[Stored data]
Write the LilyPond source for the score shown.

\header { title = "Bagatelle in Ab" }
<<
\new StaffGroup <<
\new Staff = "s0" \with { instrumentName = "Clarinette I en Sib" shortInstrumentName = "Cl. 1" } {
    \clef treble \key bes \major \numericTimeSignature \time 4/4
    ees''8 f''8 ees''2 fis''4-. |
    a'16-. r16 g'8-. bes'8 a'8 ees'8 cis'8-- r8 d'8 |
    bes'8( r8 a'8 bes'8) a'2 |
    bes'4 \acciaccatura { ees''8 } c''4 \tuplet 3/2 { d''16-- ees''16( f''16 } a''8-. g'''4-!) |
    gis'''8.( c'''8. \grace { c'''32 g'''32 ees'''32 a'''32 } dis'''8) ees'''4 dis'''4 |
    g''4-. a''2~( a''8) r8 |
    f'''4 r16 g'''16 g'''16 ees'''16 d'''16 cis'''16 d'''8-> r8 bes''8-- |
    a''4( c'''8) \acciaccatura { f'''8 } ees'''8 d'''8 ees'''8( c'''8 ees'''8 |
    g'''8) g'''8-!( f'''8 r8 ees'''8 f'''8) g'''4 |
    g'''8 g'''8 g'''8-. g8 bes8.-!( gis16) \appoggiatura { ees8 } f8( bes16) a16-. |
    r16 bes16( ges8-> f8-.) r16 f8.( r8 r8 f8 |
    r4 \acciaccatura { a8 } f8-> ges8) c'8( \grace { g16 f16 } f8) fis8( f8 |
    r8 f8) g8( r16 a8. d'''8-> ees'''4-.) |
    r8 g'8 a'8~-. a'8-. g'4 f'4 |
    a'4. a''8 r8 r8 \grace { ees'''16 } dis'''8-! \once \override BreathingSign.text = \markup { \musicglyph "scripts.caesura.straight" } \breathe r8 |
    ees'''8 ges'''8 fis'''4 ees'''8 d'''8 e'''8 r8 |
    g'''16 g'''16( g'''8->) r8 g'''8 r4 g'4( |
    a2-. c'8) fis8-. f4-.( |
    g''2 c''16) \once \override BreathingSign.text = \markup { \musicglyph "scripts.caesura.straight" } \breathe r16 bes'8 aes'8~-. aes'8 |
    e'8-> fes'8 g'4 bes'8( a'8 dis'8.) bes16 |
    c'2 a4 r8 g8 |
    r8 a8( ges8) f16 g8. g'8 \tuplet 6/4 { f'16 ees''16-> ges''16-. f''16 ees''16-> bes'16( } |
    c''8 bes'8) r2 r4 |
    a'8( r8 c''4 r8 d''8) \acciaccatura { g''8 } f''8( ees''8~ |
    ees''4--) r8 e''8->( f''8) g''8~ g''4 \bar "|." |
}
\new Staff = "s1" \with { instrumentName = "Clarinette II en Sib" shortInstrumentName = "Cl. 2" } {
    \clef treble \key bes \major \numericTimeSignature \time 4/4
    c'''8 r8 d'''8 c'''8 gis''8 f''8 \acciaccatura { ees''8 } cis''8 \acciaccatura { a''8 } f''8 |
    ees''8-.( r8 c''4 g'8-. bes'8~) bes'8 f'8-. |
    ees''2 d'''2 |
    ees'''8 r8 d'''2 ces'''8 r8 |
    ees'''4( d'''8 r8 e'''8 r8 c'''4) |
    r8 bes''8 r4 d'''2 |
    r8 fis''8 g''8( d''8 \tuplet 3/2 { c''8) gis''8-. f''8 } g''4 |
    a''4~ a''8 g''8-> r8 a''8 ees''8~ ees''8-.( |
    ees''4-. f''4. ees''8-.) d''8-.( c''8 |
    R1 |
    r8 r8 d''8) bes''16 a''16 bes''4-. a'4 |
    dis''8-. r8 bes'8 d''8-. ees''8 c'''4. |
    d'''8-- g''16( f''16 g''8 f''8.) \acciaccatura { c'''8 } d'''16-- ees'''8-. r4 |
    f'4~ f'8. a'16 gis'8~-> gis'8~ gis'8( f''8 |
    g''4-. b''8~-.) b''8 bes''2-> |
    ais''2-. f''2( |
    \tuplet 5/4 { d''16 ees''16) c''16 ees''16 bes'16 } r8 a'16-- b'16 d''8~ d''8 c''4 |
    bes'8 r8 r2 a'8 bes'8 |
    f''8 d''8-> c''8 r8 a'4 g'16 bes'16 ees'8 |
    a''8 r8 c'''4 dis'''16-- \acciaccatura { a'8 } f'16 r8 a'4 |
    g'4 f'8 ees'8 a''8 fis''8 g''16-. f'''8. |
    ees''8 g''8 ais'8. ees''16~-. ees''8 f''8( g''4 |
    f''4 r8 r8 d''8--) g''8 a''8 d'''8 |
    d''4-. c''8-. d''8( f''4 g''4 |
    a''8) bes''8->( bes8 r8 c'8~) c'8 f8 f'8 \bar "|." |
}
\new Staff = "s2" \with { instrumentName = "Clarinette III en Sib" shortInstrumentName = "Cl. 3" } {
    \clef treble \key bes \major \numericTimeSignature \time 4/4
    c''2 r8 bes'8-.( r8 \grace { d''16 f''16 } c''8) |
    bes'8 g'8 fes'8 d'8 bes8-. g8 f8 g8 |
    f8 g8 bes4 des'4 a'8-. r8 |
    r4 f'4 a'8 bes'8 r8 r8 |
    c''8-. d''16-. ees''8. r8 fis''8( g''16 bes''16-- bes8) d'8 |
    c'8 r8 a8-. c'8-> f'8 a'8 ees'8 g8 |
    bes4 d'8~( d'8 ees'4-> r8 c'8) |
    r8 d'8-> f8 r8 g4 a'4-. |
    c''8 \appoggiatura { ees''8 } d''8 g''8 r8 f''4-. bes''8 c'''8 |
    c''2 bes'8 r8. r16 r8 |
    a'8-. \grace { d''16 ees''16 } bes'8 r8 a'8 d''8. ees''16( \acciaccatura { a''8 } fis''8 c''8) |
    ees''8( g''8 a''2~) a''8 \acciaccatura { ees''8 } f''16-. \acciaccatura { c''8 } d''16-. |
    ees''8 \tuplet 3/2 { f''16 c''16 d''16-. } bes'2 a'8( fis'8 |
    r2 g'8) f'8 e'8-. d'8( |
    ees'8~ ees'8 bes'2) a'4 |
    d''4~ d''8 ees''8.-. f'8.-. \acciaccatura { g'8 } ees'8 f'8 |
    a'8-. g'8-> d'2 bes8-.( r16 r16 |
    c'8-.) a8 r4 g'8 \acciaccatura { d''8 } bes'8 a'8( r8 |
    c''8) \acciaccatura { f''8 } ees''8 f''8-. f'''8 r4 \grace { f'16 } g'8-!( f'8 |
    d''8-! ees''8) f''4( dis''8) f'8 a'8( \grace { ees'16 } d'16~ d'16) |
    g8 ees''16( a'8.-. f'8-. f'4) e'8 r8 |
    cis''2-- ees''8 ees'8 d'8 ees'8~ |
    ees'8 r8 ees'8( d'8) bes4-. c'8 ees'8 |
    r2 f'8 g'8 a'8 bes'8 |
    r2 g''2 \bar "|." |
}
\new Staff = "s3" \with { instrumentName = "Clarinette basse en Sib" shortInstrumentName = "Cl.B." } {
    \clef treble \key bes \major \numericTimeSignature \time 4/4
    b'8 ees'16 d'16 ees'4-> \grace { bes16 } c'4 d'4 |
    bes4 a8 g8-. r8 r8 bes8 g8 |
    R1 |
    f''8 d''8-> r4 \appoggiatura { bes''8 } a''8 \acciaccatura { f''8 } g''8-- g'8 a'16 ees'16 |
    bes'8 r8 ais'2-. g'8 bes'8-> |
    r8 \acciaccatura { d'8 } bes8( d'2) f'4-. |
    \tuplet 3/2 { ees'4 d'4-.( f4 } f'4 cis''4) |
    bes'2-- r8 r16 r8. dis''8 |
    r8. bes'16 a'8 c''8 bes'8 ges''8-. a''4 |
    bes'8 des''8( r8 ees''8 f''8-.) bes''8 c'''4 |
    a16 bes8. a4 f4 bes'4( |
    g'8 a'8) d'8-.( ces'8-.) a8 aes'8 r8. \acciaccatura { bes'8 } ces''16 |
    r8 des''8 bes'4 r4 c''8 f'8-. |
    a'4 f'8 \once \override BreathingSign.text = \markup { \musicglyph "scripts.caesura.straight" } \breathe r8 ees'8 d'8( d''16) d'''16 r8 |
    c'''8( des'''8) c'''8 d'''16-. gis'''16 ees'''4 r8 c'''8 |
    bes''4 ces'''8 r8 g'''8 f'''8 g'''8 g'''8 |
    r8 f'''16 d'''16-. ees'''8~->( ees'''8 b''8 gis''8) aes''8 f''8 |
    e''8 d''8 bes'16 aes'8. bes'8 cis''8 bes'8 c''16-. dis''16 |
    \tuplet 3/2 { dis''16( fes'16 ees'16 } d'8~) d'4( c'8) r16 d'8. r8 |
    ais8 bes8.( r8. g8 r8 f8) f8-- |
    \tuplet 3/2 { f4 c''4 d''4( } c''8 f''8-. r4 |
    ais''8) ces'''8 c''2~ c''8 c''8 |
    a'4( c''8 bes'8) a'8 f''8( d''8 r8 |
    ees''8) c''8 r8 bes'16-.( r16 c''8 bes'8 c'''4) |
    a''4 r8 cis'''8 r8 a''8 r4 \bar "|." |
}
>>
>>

Work to be completed | Gather every line of the listing that contains the string "tuplet", treating uppercase and lowercase as different.

Solution to this task |
    bes'4 \acciaccatura { ees''8 } c''4 \tuplet 3/2 { d''16-- ees''16( f''16 } a''8-. g'''4-!) |
    r8 a8( ges8) f16 g8. g'8 \tuplet 6/4 { f'16 ees''16-> ges''16-. f''16 ees''16-> bes'16( } |
    r8 fis''8 g''8( d''8 \tuplet 3/2 { c''8) gis''8-. f''8 } g''4 |
    \tuplet 5/4 { d''16 ees''16) c''16 ees''16 bes'16 } r8 a'16-- b'16 d''8~ d''8 c''4 |
    ees''8 \tuplet 3/2 { f''16 c''16 d''16-. } bes'2 a'8( fis'8 |
    \tuplet 3/2 { ees'4 d'4-.( f4 } f'4 cis''4) |
    \tuplet 3/2 { dis''16( fes'16 ees'16 } d'8~) d'4( c'8) r16 d'8. r8 |
    \tuplet 3/2 { f4 c''4 d''4( } c''8 f''8-. r4 |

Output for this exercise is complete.